--- Data under study Enclosed Below ---

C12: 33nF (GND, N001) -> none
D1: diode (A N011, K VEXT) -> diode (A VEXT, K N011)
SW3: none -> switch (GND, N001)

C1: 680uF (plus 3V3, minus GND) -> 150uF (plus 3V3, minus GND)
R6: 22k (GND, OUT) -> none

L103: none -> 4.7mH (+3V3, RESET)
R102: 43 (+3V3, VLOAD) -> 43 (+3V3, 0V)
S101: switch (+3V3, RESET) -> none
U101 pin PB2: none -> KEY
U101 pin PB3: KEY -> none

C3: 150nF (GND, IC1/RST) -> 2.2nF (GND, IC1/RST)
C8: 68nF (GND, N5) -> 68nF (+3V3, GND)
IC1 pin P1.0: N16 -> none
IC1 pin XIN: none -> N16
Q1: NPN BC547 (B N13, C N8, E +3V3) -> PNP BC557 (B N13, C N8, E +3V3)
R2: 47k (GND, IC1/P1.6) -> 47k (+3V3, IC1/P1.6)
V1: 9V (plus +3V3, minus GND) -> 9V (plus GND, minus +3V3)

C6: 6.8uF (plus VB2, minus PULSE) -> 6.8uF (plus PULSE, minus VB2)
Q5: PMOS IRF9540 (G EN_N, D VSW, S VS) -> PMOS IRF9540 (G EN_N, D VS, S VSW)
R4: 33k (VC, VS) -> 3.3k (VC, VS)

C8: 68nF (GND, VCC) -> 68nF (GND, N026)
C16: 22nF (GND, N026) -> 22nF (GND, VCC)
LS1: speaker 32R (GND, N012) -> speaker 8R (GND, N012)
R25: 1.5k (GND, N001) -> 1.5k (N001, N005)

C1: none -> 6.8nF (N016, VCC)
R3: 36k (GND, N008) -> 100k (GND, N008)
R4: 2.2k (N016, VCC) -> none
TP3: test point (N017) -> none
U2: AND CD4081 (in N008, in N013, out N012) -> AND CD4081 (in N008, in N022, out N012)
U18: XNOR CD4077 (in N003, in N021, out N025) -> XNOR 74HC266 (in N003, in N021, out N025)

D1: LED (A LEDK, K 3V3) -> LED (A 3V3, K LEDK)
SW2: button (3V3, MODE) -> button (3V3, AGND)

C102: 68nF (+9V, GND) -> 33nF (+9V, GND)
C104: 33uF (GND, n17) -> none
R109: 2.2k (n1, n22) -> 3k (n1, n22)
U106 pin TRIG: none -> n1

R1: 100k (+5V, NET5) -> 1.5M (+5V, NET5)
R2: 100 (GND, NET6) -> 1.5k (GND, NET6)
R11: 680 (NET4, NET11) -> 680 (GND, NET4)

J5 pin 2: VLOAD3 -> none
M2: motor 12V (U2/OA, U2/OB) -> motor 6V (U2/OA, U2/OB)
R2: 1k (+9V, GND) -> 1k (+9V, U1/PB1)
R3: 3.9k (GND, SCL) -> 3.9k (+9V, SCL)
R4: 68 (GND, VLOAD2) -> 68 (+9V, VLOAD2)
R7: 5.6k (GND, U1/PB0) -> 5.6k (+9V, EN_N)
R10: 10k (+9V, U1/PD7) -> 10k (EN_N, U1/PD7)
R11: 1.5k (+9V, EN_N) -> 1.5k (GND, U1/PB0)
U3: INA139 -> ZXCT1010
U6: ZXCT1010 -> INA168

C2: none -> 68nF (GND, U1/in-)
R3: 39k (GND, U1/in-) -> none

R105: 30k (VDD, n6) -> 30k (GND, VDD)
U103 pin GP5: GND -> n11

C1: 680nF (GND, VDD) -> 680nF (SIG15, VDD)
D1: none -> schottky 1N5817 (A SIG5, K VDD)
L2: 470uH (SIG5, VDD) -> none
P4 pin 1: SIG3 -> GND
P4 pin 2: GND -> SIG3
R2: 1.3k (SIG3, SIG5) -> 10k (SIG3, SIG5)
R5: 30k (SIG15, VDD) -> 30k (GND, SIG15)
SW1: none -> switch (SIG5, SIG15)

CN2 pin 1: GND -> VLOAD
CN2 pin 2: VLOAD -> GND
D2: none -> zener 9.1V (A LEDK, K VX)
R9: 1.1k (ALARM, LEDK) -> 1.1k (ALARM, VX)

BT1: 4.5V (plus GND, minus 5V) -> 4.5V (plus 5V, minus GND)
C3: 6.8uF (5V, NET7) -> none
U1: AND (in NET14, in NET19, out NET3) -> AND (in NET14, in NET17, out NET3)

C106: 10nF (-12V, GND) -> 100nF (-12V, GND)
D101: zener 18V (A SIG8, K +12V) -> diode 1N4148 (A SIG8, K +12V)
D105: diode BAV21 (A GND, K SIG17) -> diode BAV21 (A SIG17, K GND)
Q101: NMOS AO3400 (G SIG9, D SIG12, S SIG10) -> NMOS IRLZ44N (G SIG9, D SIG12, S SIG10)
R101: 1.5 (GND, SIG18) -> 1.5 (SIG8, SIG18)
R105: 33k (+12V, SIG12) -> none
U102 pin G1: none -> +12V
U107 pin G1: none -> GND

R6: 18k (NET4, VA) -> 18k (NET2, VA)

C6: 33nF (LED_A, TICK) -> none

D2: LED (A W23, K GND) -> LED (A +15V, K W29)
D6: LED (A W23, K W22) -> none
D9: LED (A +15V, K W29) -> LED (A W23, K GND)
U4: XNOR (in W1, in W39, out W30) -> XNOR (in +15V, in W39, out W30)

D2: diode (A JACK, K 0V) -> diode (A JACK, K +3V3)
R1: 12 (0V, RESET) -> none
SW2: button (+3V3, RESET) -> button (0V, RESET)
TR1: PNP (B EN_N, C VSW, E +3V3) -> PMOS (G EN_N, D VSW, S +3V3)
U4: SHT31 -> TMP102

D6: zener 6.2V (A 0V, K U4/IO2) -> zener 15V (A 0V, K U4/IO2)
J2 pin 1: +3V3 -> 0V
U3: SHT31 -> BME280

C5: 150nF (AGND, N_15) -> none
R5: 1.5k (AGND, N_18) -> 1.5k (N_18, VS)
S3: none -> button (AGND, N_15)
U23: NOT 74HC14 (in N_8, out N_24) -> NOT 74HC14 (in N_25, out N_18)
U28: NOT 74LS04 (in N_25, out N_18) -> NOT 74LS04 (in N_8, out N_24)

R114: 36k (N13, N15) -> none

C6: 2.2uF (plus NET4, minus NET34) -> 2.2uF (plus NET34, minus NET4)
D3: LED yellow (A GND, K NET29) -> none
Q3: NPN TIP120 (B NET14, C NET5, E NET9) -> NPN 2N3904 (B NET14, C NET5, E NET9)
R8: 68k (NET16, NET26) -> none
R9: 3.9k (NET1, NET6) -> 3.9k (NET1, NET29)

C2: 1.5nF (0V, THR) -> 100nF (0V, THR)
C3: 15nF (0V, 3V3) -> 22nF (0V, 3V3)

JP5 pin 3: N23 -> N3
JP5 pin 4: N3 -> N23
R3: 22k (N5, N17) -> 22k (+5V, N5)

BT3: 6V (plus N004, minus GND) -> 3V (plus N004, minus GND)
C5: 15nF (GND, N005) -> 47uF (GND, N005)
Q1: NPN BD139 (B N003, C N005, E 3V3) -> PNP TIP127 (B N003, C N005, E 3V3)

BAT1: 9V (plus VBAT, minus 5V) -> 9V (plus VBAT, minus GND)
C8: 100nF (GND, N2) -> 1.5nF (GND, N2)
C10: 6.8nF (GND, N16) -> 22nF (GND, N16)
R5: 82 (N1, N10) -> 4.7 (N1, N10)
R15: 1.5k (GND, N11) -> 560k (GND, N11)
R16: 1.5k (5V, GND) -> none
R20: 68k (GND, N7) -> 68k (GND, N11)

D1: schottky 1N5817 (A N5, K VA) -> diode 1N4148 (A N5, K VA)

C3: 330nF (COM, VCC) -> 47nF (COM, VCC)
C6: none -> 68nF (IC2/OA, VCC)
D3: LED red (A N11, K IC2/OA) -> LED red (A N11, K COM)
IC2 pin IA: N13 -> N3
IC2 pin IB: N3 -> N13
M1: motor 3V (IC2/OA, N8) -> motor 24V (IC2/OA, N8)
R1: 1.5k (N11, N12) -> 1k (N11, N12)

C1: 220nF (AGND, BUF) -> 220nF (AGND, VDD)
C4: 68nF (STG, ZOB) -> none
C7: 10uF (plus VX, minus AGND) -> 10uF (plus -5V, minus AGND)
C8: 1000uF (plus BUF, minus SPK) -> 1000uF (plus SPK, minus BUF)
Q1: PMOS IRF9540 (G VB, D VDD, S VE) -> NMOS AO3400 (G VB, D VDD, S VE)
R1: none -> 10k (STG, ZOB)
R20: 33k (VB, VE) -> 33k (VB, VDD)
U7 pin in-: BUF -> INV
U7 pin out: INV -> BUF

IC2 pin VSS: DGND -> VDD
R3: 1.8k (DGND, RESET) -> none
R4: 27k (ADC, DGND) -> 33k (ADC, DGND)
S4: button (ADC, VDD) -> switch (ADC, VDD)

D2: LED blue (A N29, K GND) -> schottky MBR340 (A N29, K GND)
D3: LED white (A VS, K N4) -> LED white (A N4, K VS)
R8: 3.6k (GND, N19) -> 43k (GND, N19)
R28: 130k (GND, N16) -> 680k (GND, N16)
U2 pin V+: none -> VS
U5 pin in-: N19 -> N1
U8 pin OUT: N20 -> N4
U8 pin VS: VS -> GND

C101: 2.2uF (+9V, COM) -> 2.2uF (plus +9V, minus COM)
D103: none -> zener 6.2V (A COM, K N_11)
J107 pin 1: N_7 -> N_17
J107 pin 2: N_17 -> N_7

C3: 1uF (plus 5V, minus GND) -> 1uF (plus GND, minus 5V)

--- End of Enclosed Data under study ---

→ Task objective
Each line from the one with "J107 pin 2: N_17 -> N_7" through the last line of the records must be written out word for word. Include nothing else.

→ Output for this exercise
J107 pin 2: N_17 -> N_7

C3: 1uF (plus 5V, minus GND) -> 1uF (plus GND, minus 5V)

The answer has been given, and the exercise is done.